» DIRECTIONS:
Please give the records below again in full, exactly, with the images left out.

-- Opening Marker --

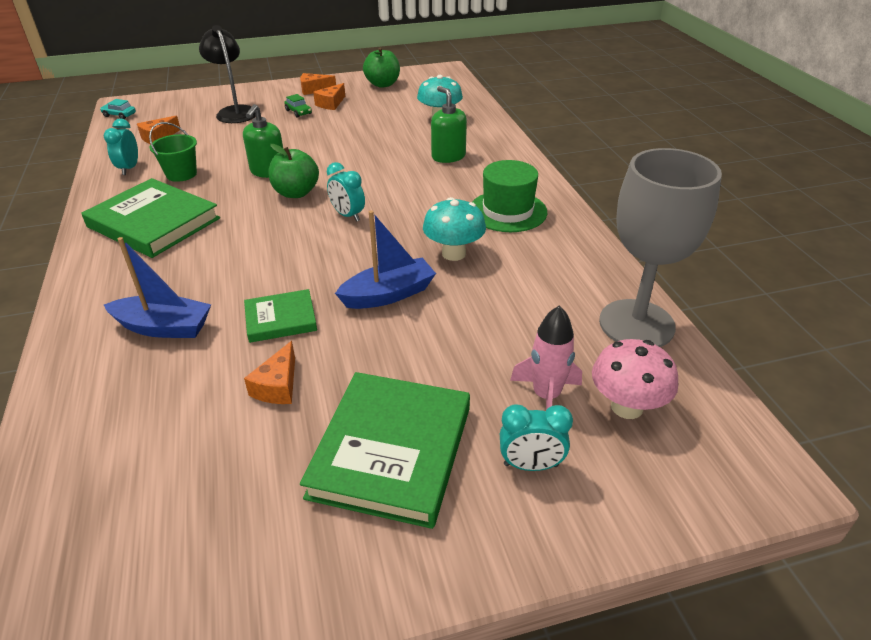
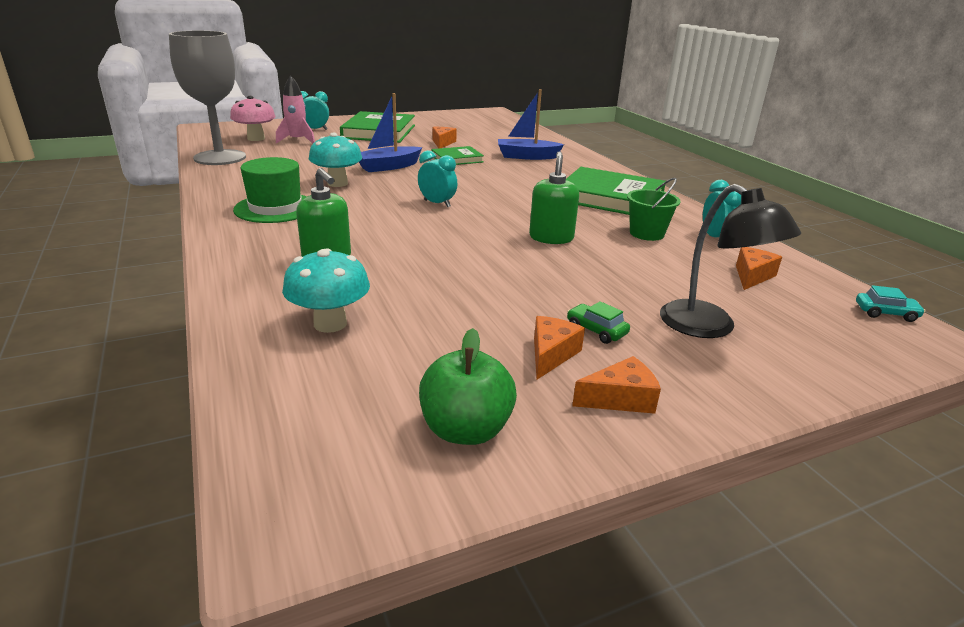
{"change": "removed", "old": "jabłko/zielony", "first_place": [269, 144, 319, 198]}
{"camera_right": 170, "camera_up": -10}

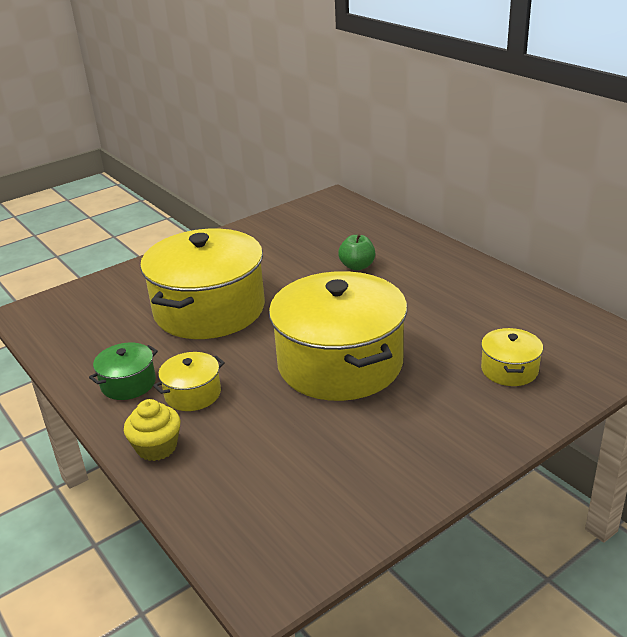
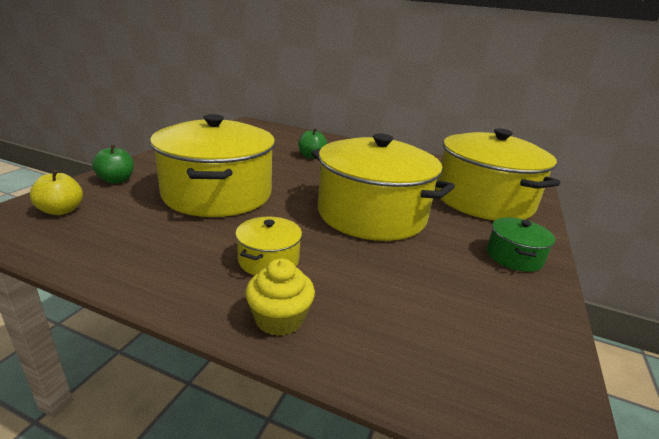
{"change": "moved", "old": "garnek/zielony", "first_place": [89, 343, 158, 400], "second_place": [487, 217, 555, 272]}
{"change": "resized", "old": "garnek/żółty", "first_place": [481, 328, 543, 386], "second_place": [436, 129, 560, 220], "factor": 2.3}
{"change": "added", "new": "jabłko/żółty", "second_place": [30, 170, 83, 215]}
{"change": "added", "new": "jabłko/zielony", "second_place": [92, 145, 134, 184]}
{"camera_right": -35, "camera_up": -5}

-- Closing Marker --

» SOLUTION TO THIS PROBLEM:
{"change": "removed", "old": "jabłko/zielony", "first_place": [269, 144, 319, 198]}
{"camera_right": 170, "camera_up": -10}

{"change": "moved", "old": "garnek/zielony", "first_place": [89, 343, 158, 400], "second_place": [487, 217, 555, 272]}
{"change": "resized", "old": "garnek/żółty", "first_place": [481, 328, 543, 386], "second_place": [436, 129, 560, 220], "factor": 2.3}
{"change": "added", "new": "jabłko/żółty", "second_place": [30, 170, 83, 215]}
{"change": "added", "new": "jabłko/zielony", "second_place": [92, 145, 134, 184]}
{"camera_right": -35, "camera_up": -5}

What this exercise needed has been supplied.